**PROBLEM TO WORK ON:**
The whole listing, apart from its images, should be restated word for word.
[[ DATASET CONTENT, beginning ]]
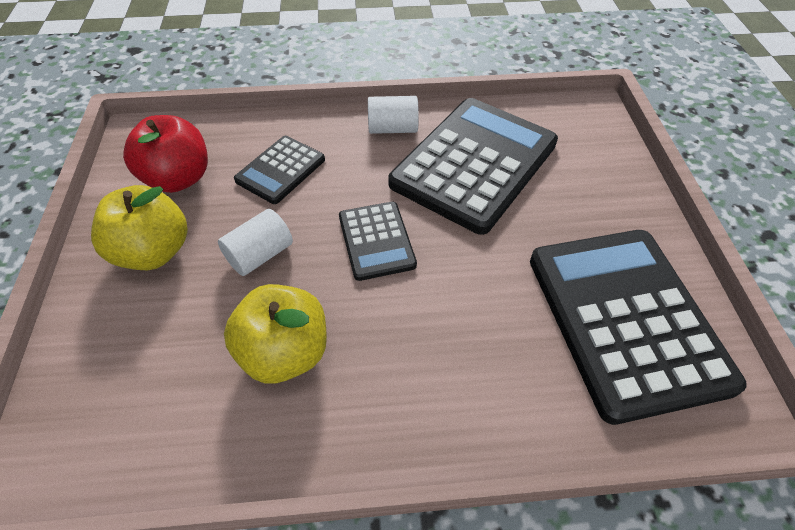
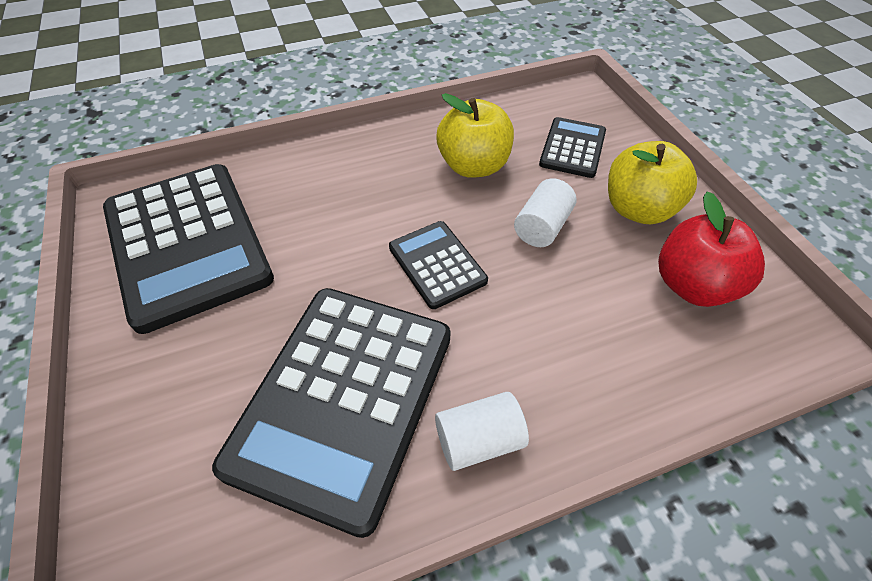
camera: 165 degrees right, 0 degrees up
(280, 170) = (589, 325): black calculator -> black calculator (572, 148)

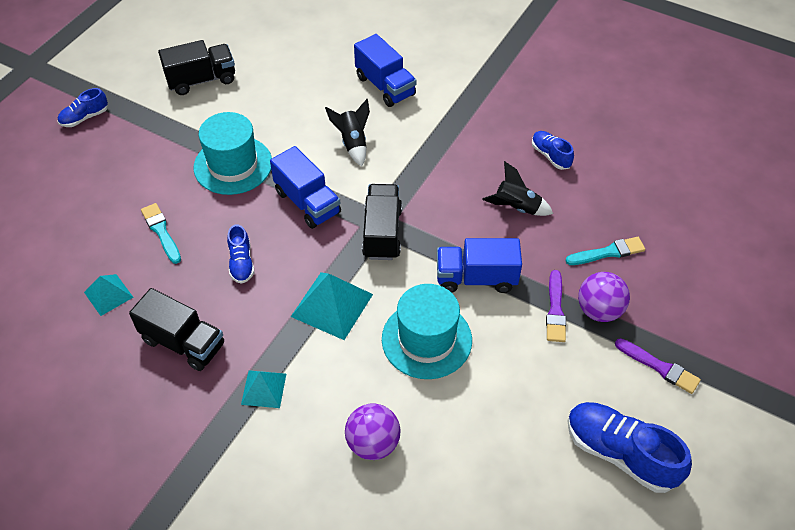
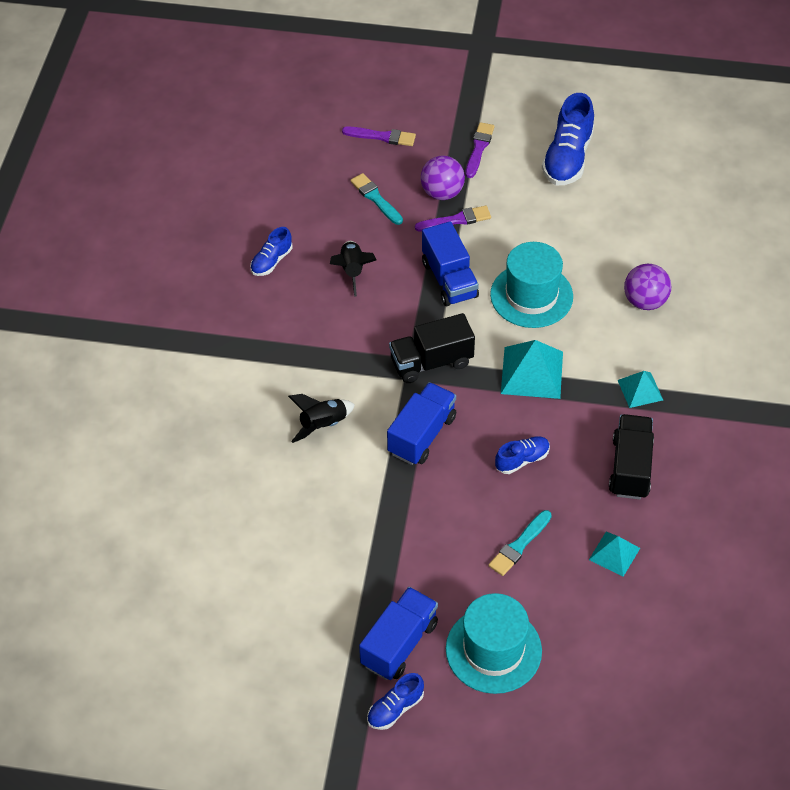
camera: 110 degrees left, 0 degrees up
(85, 117) = (395, 708): blue shoe -> blue shoe turned 105 degrees clockwise
(201, 80) = (282, 612): black truck -> none
(233, 165) = (401, 521): turquoise hat -> turquoise hat (493, 650)
(385, 86) = (222, 425): blue truck -> blue truck (399, 644)
(699, 284) = (382, 137): none -> purple brush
[[ DATASET CONTENT, end ]]
**REPLY:**
camera: 165 degrees right, 0 degrees up
(280, 170) = (589, 325): black calculator -> black calculator (572, 148)

camera: 110 degrees left, 0 degrees up
(85, 117) = (395, 708): blue shoe -> blue shoe turned 105 degrees clockwise
(201, 80) = (282, 612): black truck -> none
(233, 165) = (401, 521): turquoise hat -> turquoise hat (493, 650)
(385, 86) = (222, 425): blue truck -> blue truck (399, 644)
(699, 284) = (382, 137): none -> purple brush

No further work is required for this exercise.